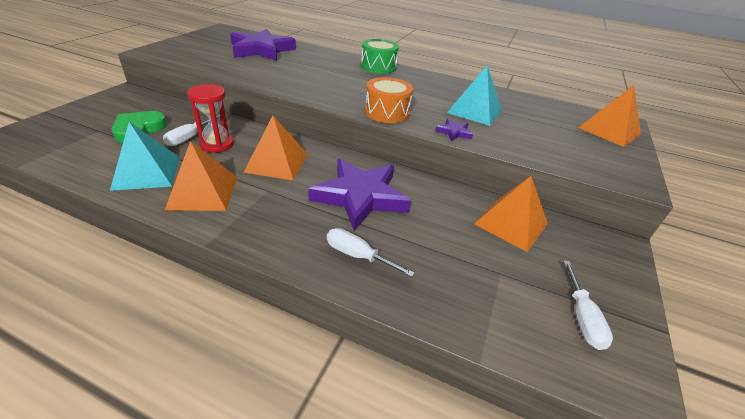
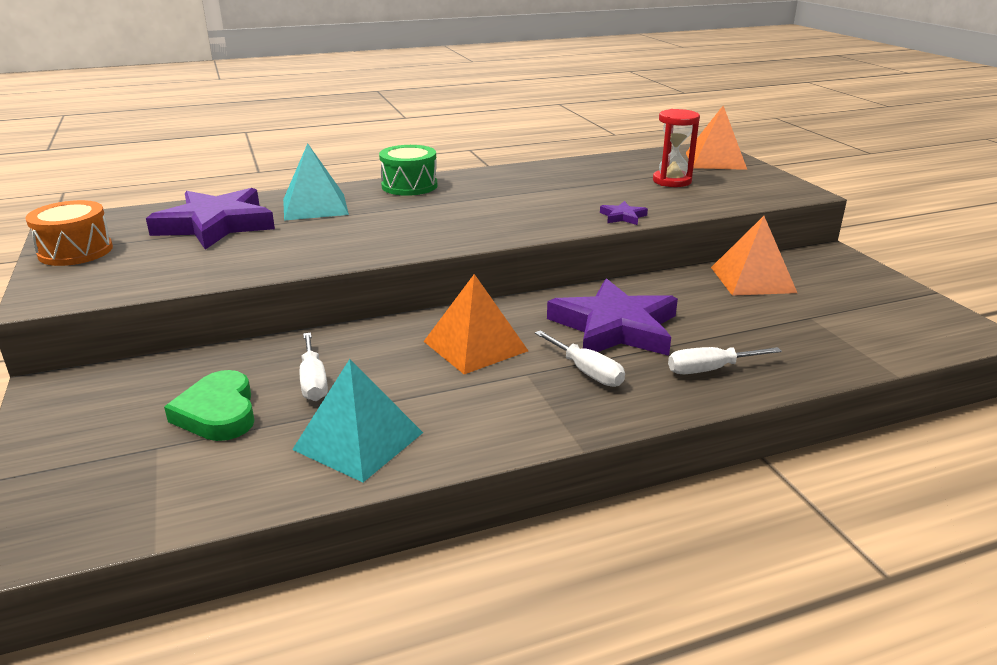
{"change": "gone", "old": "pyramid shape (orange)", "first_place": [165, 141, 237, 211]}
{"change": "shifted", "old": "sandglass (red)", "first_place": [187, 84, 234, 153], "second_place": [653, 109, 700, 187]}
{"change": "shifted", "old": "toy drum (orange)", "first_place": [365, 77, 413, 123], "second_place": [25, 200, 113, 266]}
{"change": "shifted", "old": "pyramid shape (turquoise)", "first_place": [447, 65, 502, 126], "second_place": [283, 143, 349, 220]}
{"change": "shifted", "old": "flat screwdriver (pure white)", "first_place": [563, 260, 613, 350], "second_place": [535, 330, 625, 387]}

==========

Exercise requirements » Reproduce the material word for word, minus the images.

Written answer »
{"change": "gone", "old": "pyramid shape (orange)", "first_place": [165, 141, 237, 211]}
{"change": "shifted", "old": "sandglass (red)", "first_place": [187, 84, 234, 153], "second_place": [653, 109, 700, 187]}
{"change": "shifted", "old": "toy drum (orange)", "first_place": [365, 77, 413, 123], "second_place": [25, 200, 113, 266]}
{"change": "shifted", "old": "pyramid shape (turquoise)", "first_place": [447, 65, 502, 126], "second_place": [283, 143, 349, 220]}
{"change": "shifted", "old": "flat screwdriver (pure white)", "first_place": [563, 260, 613, 350], "second_place": [535, 330, 625, 387]}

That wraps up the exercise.